Assignment: Out of the listing below, copy every line that carries the string "none".

Data shown:

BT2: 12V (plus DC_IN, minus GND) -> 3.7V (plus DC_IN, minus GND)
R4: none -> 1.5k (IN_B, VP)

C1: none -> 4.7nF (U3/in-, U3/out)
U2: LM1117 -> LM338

* * *

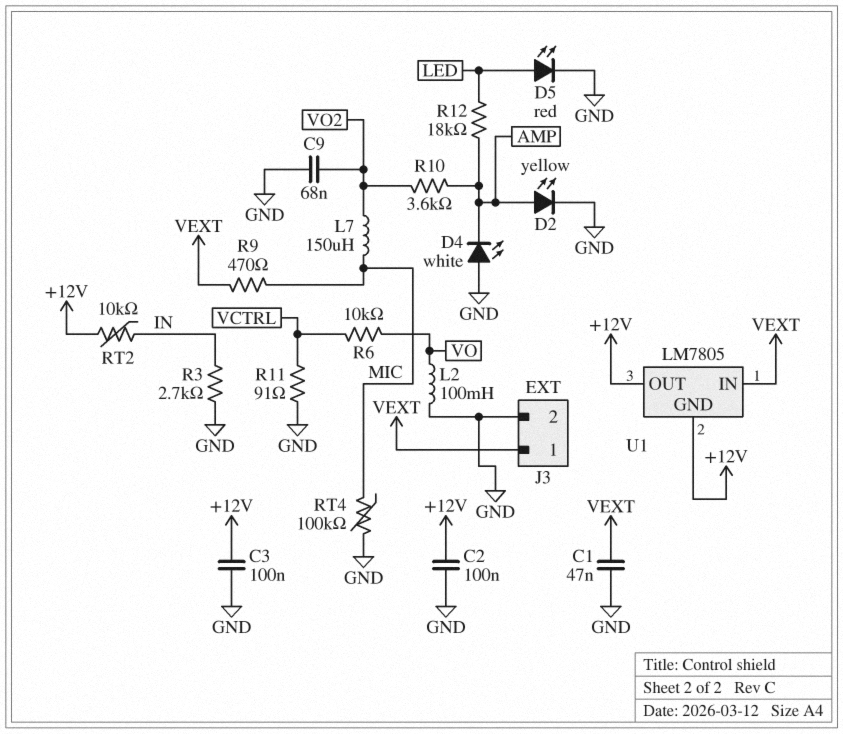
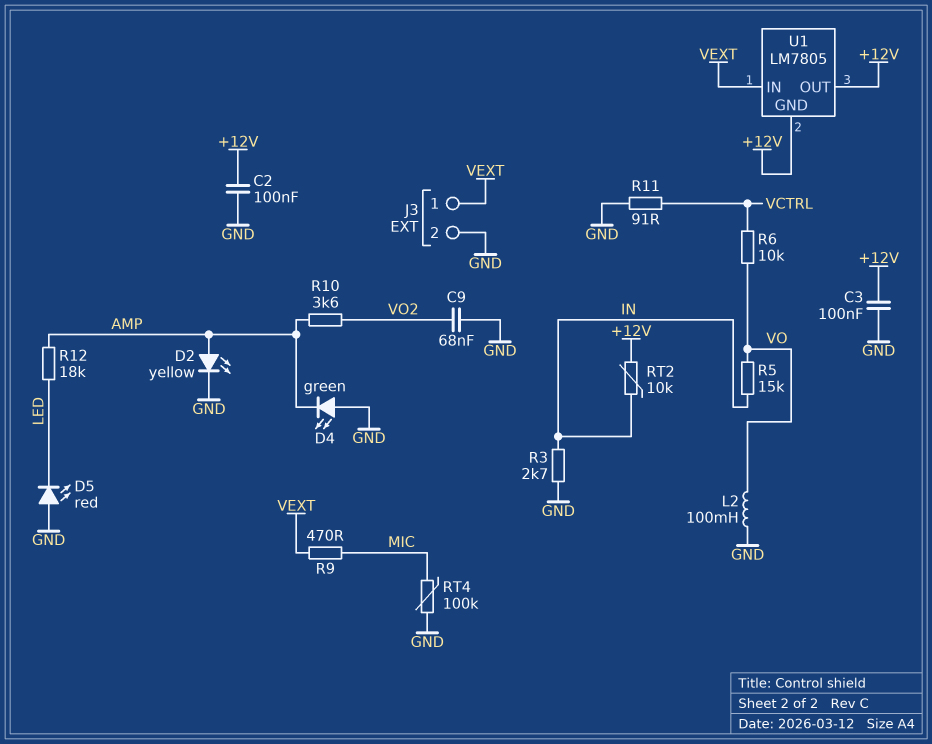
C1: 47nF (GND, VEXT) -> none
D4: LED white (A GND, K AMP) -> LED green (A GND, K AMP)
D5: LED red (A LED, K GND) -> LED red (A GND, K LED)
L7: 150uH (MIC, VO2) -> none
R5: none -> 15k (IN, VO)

==

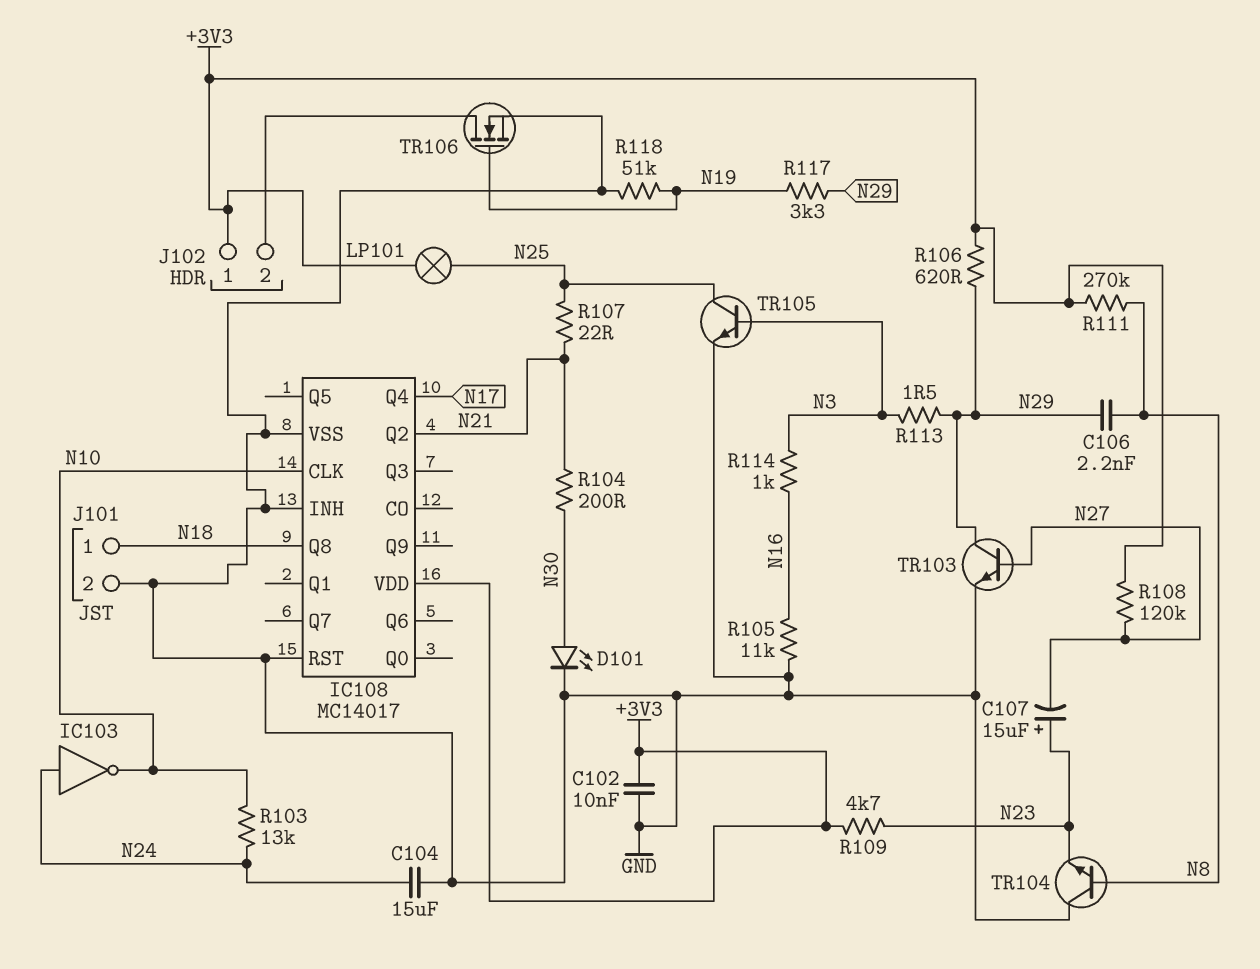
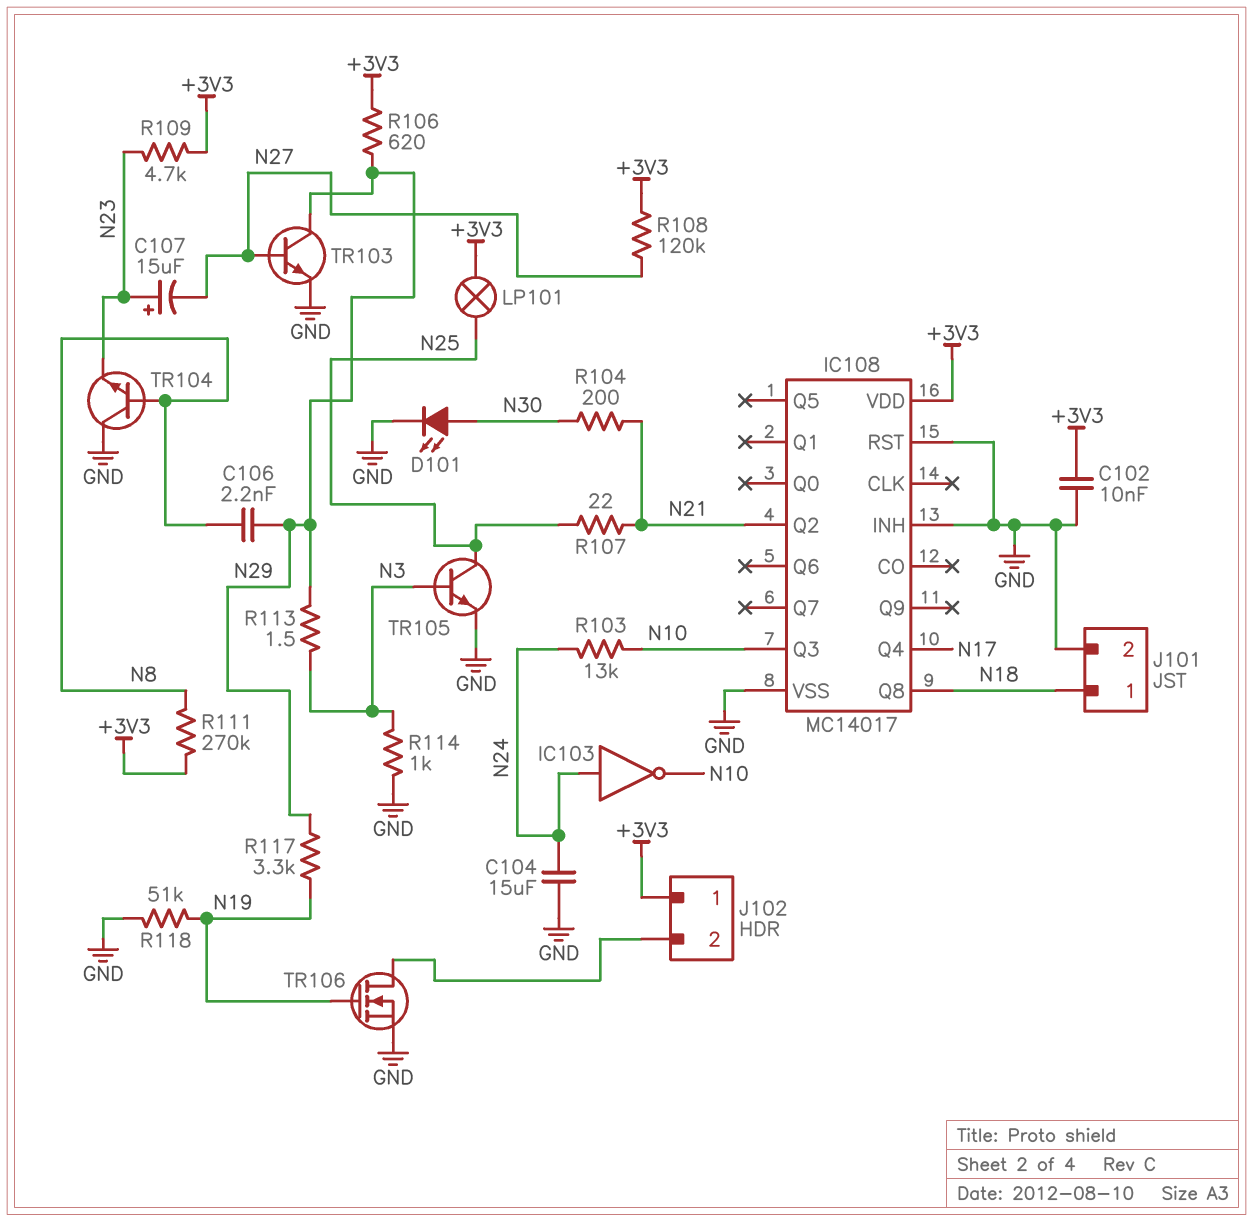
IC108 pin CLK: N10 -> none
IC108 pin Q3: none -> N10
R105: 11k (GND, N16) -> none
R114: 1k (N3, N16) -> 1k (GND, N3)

Answer below:
R4: none -> 1.5k (IN_B, VP)
C1: none -> 4.7nF (U3/in-, U3/out)
C1: 47nF (GND, VEXT) -> none
L7: 150uH (MIC, VO2) -> none
R5: none -> 15k (IN, VO)
IC108 pin CLK: N10 -> none
IC108 pin Q3: none -> N10
R105: 11k (GND, N16) -> none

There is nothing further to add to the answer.